**Exercise aim**.
The required output holds only the lines from the one containing "grey notebook: 5 -> 4" through the end of the material below, copied exactly, please, with no pictures.

**Input data**.
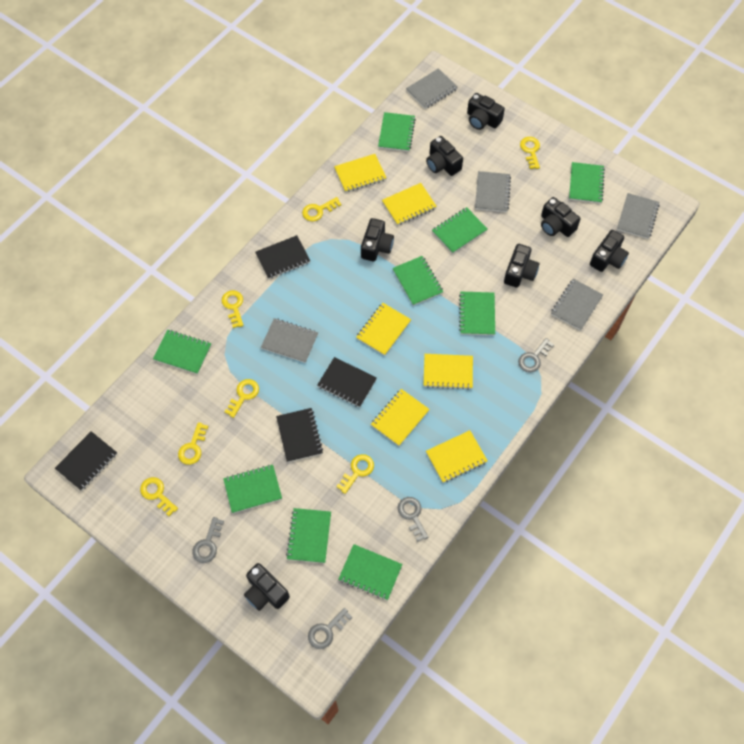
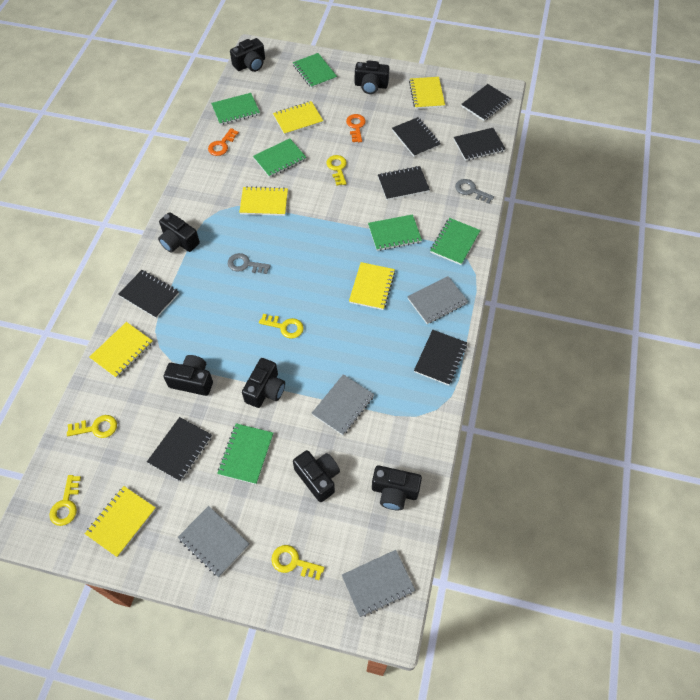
black notebook: 4 -> 7
green notebook: 9 -> 6
grey key: 4 -> 2
grey notebook: 5 -> 4
orange key: 0 -> 2
yellow key: 7 -> 5

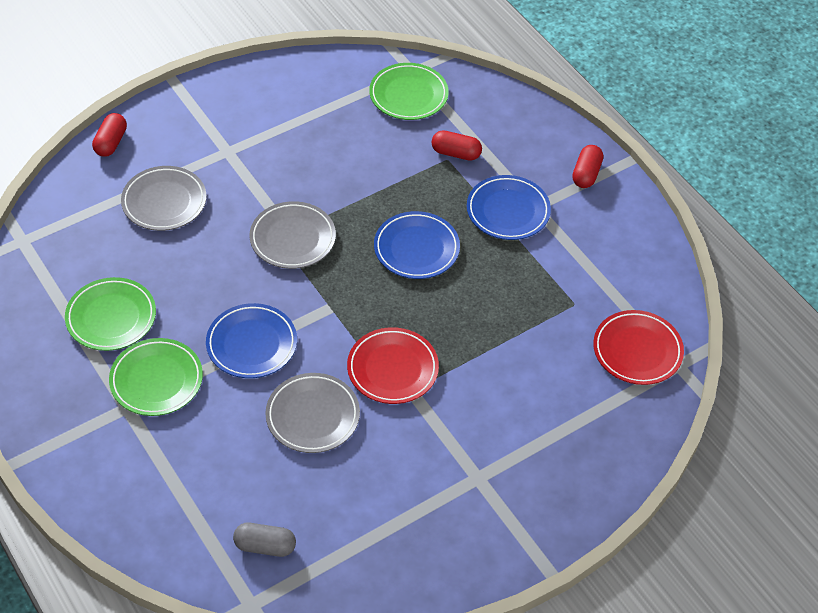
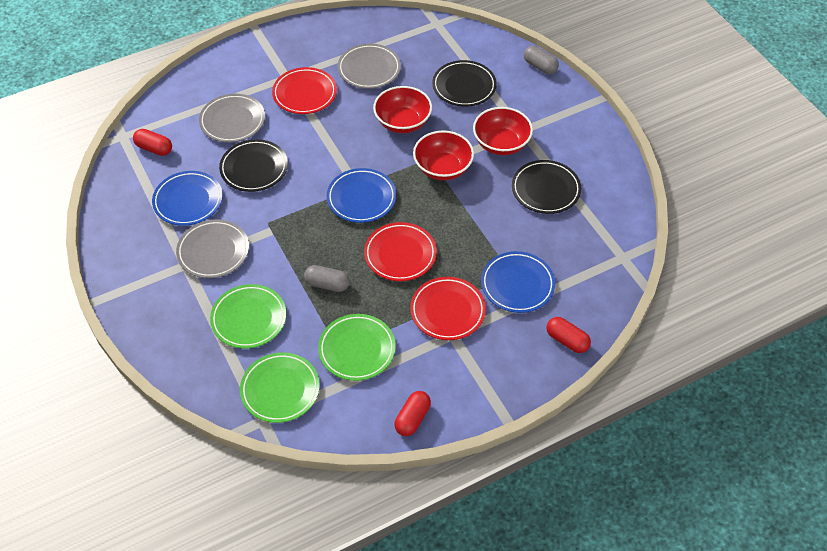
black plate: 0 -> 3
grey capsule: 1 -> 2
red bowl: 0 -> 3
red plate: 2 -> 3

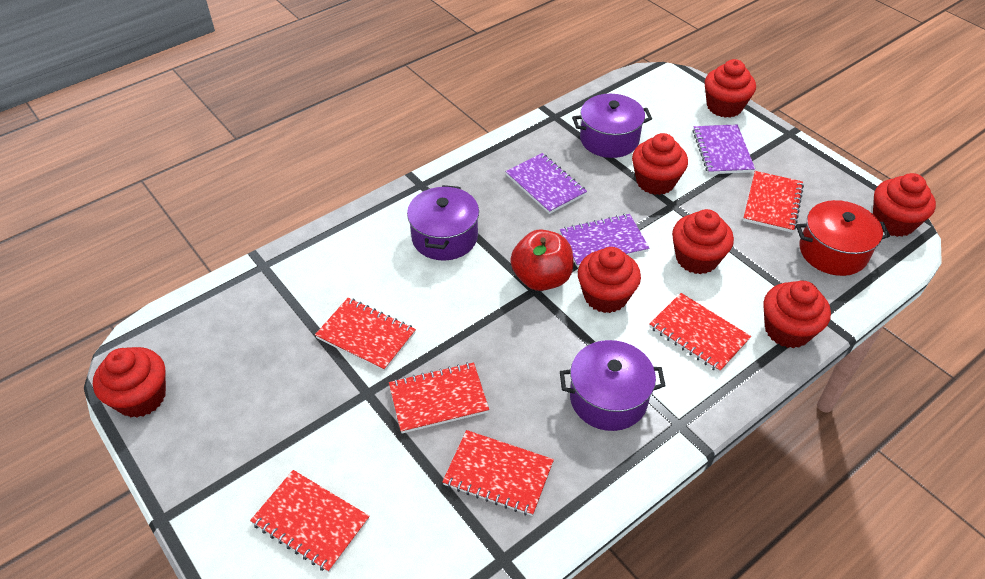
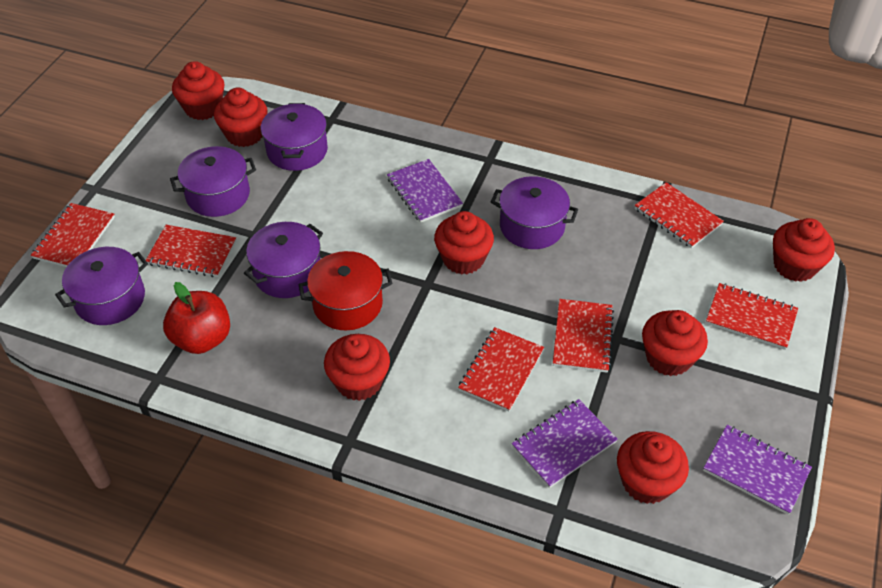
purple pot: 3 -> 5

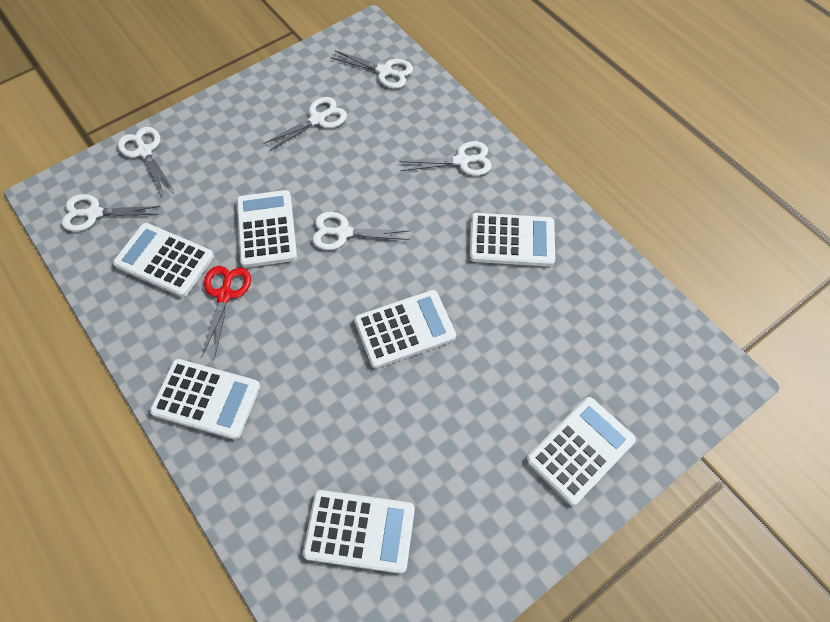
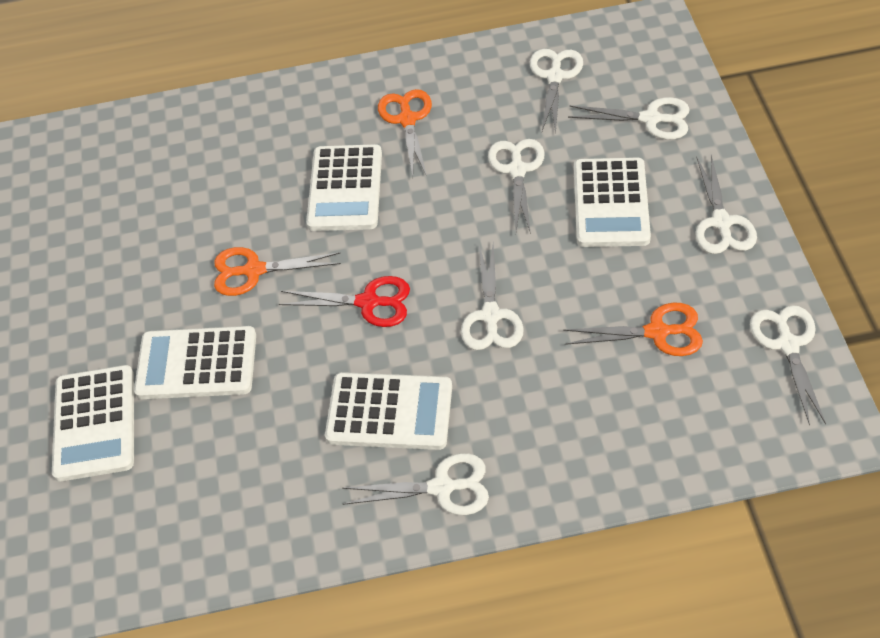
orange scissors: 0 -> 3
white calculator: 7 -> 5
white scissors: 6 -> 7

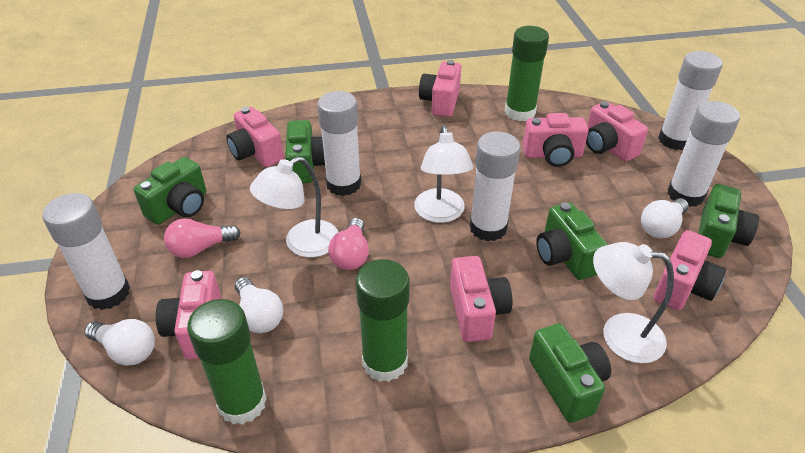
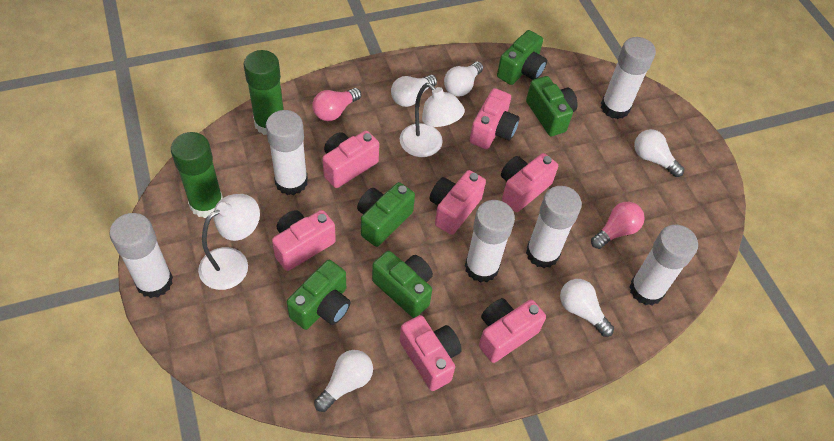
green glue stick: 3 -> 2
white glue stick: 5 -> 6
white lamp: 3 -> 2
white light bulb: 3 -> 5

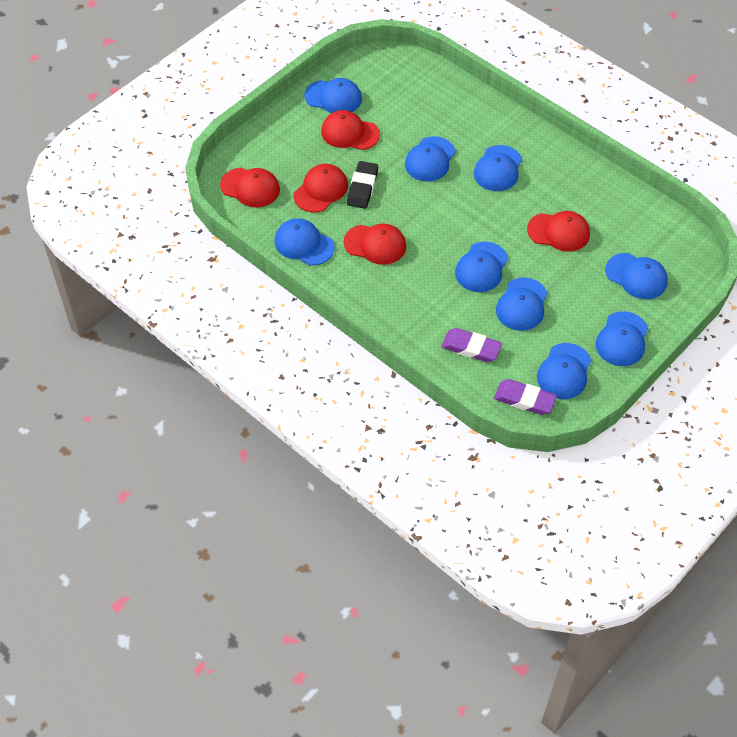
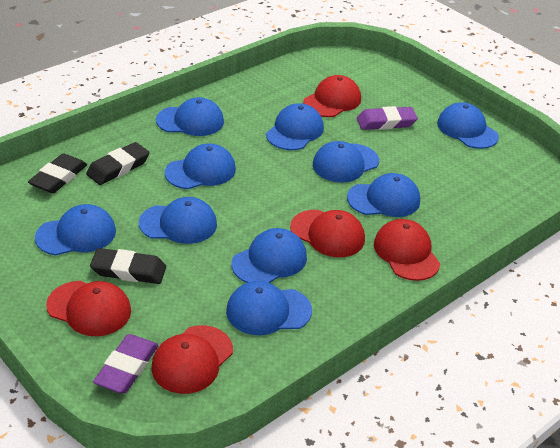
black eraser: 1 -> 3
blue cap: 9 -> 10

**Answer box**.
grey notebook: 5 -> 4
orange key: 0 -> 2
yellow key: 7 -> 5

black plate: 0 -> 3
grey capsule: 1 -> 2
red bowl: 0 -> 3
red plate: 2 -> 3

purple pot: 3 -> 5

orange scissors: 0 -> 3
white calculator: 7 -> 5
white scissors: 6 -> 7

green glue stick: 3 -> 2
white glue stick: 5 -> 6
white lamp: 3 -> 2
white light bulb: 3 -> 5

black eraser: 1 -> 3
blue cap: 9 -> 10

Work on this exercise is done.